- Scene difference descriptions -
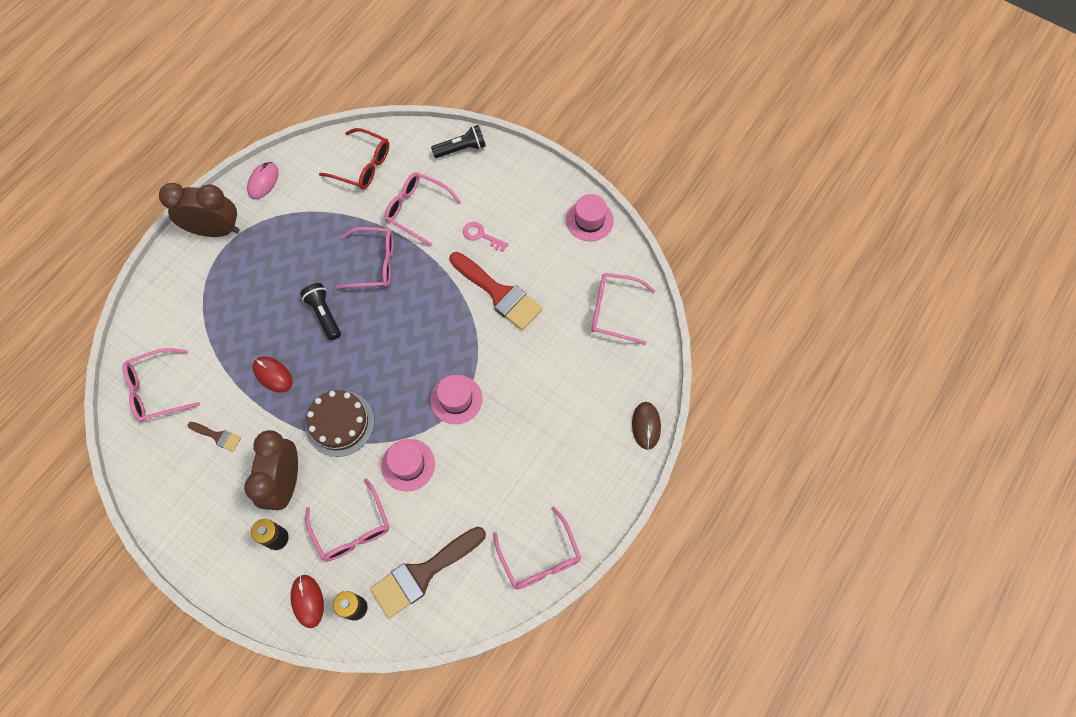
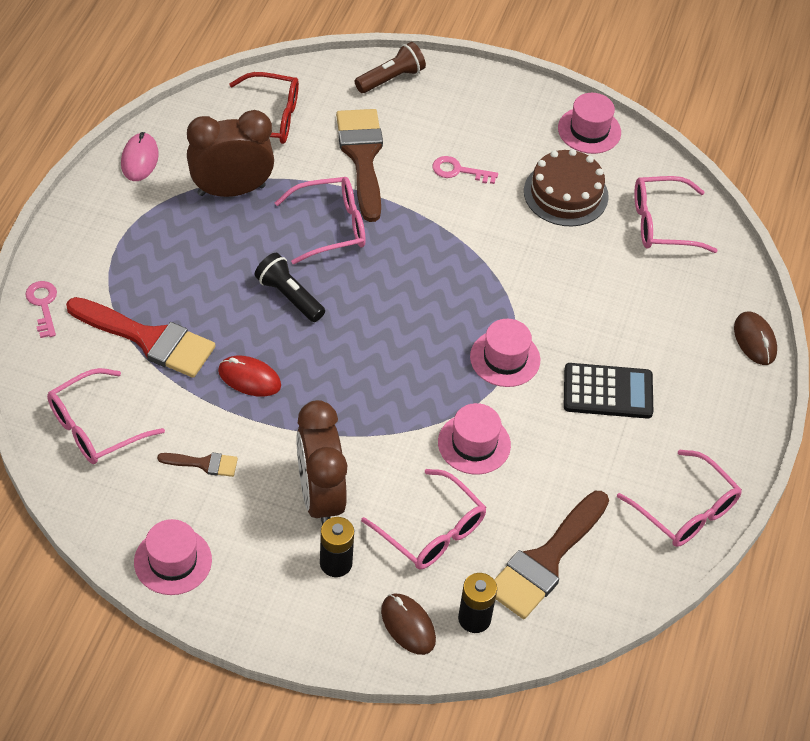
camera: 20 degrees left, 15 degrees down
(157, 285) = (43, 305): none -> pink key
(169, 508) = (173, 561): none -> pink hat
(215, 230) = (97, 226): brown clock -> brown clock (231, 190)
(307, 601) = (408, 625): red mouse -> brown mouse
(340, 423) = (364, 415): brown cake -> brown cake (566, 194)
(417, 210) = (362, 157): pink glasses -> brown brush
(461, 149) = (391, 78): black flashlight -> brown flashlight
(499, 293) = (509, 231): red brush -> red brush (149, 339)
(520, 444) = (608, 392): none -> black calculator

- What is required -
Check the lines above and copy each one that includes "none".

- Result -
(157, 285) = (43, 305): none -> pink key
(169, 508) = (173, 561): none -> pink hat
(520, 444) = (608, 392): none -> black calculator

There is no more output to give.